[Exercise details]
If a line in the following entries contains the string "bell", it counts toward the total; report only that total.

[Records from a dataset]

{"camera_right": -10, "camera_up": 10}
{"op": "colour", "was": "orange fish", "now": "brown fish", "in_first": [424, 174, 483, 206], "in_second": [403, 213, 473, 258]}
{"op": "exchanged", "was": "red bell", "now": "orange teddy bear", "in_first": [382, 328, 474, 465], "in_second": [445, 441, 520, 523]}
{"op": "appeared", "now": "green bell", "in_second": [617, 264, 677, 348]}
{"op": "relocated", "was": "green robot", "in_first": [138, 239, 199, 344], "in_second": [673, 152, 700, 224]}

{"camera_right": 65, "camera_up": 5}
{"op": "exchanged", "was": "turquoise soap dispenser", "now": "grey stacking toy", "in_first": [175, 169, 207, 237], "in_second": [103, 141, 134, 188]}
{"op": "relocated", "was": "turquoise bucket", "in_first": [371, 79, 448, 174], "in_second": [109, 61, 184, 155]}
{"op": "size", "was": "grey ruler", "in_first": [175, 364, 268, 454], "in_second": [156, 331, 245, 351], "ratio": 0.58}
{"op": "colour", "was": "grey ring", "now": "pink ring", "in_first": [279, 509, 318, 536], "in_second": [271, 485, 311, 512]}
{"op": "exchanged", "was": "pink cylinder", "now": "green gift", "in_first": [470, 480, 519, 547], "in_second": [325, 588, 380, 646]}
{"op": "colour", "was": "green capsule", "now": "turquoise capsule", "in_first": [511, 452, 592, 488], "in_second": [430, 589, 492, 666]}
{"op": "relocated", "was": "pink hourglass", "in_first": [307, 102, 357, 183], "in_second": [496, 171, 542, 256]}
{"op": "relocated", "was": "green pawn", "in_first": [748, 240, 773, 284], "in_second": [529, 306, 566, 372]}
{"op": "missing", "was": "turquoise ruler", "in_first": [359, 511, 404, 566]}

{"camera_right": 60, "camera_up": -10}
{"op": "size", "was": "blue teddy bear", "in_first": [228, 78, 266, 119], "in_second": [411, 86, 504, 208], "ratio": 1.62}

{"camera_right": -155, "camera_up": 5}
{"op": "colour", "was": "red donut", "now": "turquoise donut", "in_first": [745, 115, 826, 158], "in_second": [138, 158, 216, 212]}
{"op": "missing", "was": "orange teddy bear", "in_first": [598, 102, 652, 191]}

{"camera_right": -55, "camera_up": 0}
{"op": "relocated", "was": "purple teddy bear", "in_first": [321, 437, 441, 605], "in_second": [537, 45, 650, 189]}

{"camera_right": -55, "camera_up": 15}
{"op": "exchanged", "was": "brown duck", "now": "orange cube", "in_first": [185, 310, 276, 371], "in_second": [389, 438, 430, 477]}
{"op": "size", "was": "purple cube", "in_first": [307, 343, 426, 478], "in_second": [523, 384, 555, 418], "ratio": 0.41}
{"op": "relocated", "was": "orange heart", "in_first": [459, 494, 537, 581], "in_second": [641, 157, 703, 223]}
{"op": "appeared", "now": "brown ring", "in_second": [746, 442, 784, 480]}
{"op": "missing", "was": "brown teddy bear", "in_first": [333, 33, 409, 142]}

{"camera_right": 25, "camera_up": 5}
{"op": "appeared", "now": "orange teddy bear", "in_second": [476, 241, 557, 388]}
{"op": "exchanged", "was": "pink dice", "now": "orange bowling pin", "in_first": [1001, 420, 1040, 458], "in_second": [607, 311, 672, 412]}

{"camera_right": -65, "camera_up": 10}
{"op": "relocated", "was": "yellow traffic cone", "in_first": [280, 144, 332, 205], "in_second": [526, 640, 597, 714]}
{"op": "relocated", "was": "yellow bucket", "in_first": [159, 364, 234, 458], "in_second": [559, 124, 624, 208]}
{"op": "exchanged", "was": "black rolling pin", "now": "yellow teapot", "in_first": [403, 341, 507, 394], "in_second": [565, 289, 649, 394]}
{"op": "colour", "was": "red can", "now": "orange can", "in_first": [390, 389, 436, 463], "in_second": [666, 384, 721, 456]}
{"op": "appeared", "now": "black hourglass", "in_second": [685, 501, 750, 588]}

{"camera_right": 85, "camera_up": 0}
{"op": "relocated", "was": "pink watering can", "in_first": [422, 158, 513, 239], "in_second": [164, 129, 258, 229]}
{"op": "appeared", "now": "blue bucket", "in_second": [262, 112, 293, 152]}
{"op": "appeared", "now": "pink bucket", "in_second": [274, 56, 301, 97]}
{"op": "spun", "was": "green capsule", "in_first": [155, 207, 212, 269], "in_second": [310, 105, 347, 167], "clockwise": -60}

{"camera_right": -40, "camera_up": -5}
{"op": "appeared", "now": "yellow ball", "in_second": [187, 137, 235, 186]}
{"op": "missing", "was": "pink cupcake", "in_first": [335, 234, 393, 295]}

[Result below]
2